### TASK ITEM
For this exercise, retype each line of the material below verbatim and omit any picture.
--- COLLECTED DATA ---
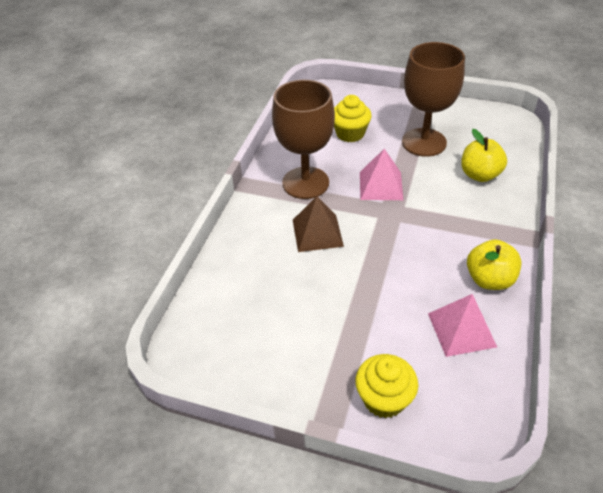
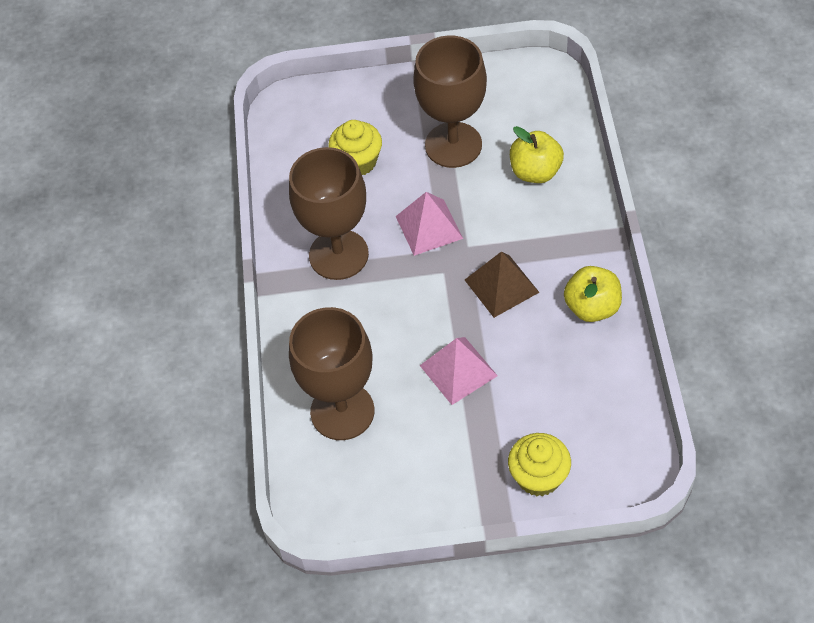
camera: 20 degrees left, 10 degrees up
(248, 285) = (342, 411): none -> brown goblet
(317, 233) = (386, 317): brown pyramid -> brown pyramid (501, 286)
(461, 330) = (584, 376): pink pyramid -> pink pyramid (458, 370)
---
### SOLVED EXERCISE
camera: 20 degrees left, 10 degrees up
(248, 285) = (342, 411): none -> brown goblet
(317, 233) = (386, 317): brown pyramid -> brown pyramid (501, 286)
(461, 330) = (584, 376): pink pyramid -> pink pyramid (458, 370)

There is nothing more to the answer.